▸ Your instructions
All records must be quoted exactly. Omit the pictures.

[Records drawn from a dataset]
──────────────────────────────

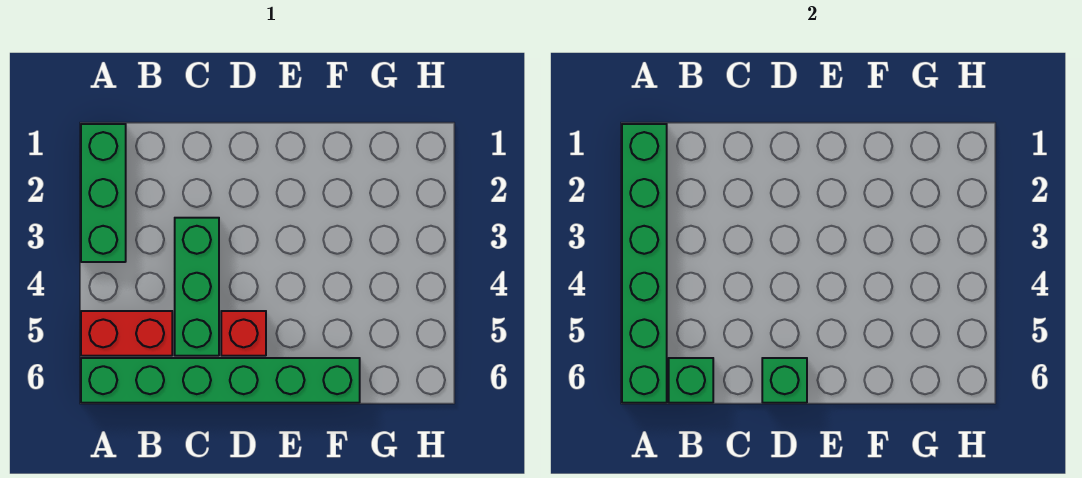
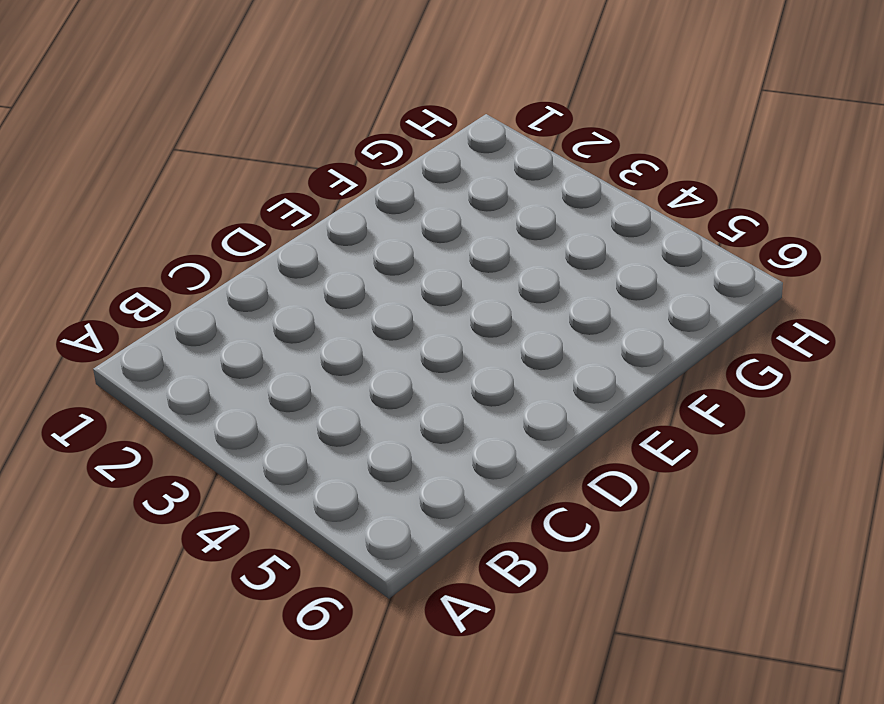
none -> green brick A1:A3 level 1
none -> red brick A5:B5 level 1

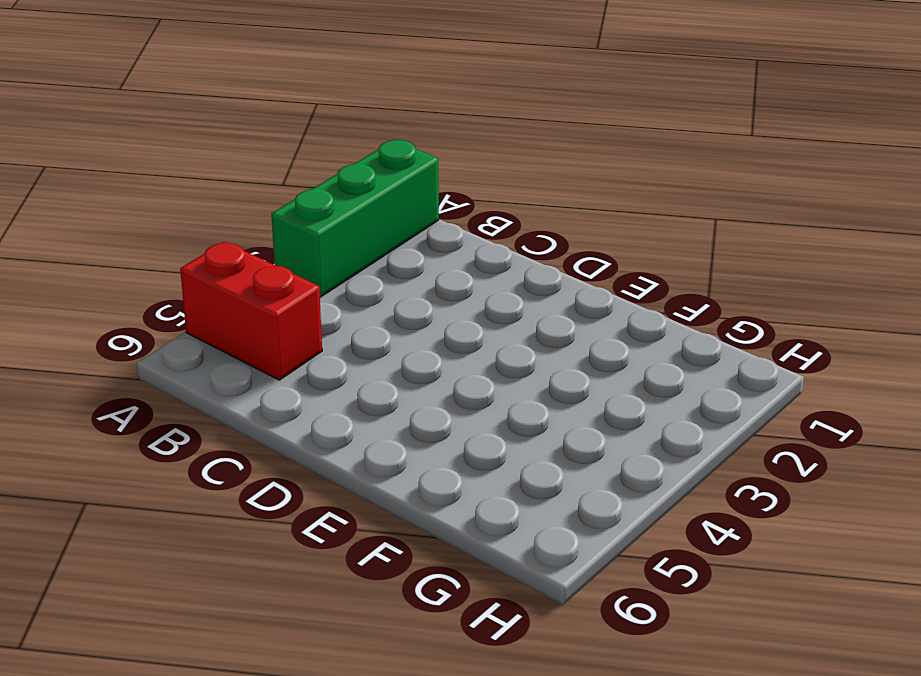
none -> green brick A6:F6 level 1
none -> green brick C3:C5 level 1

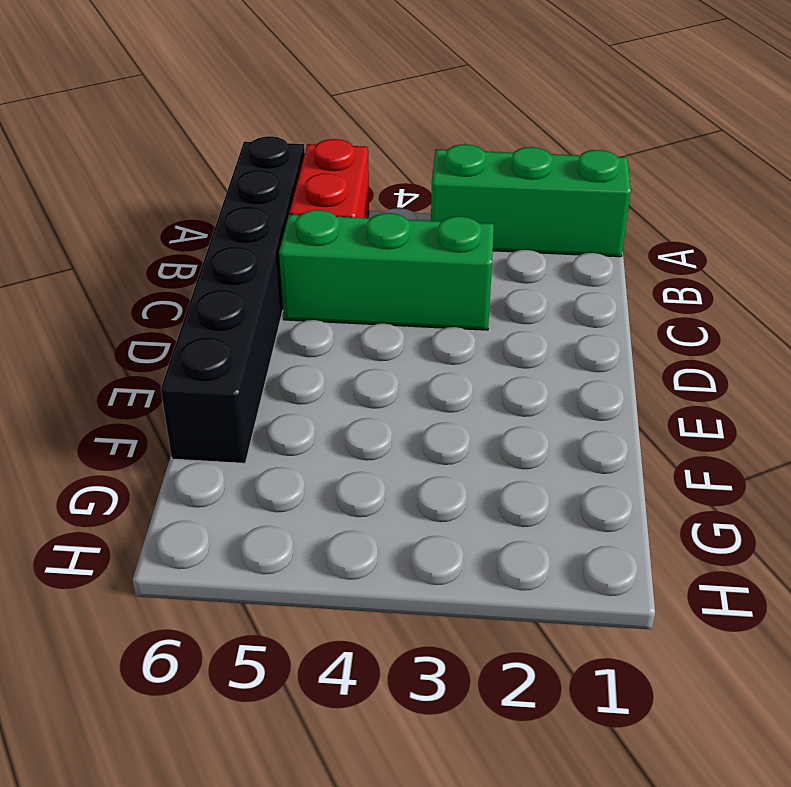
black brick A6:F6 level 1 -> green brick A6:F6 level 1
none -> red brick D5 level 1
none -> green brick A1:A6 level 2

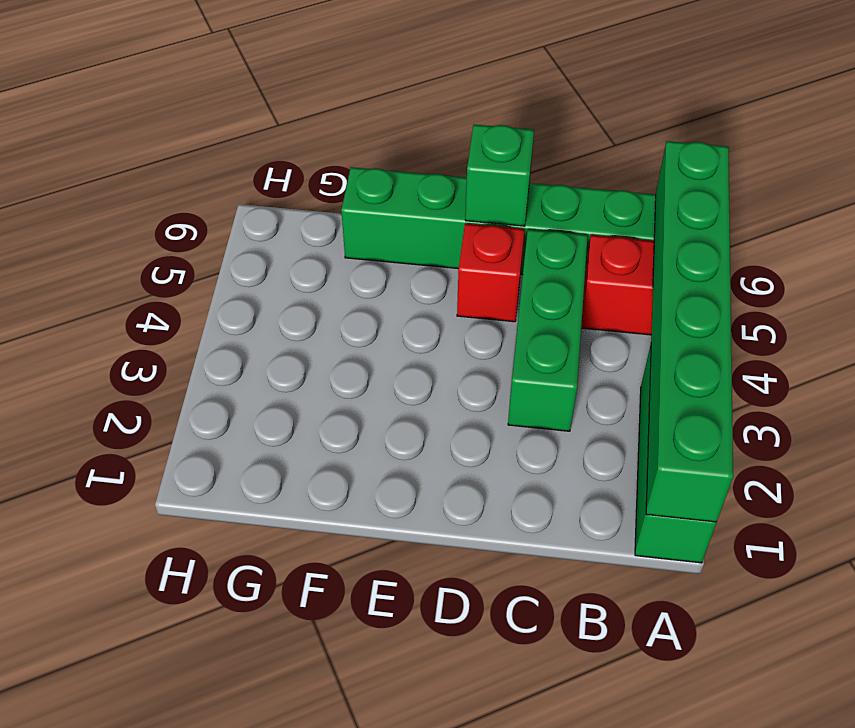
none -> green brick B6 level 2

──────────────────────────────

▸ Result for this exercise
none -> green brick A1:A3 level 1
none -> red brick A5:B5 level 1

none -> green brick A6:F6 level 1
none -> green brick C3:C5 level 1

black brick A6:F6 level 1 -> green brick A6:F6 level 1
none -> red brick D5 level 1
none -> green brick A1:A6 level 2

none -> green brick B6 level 2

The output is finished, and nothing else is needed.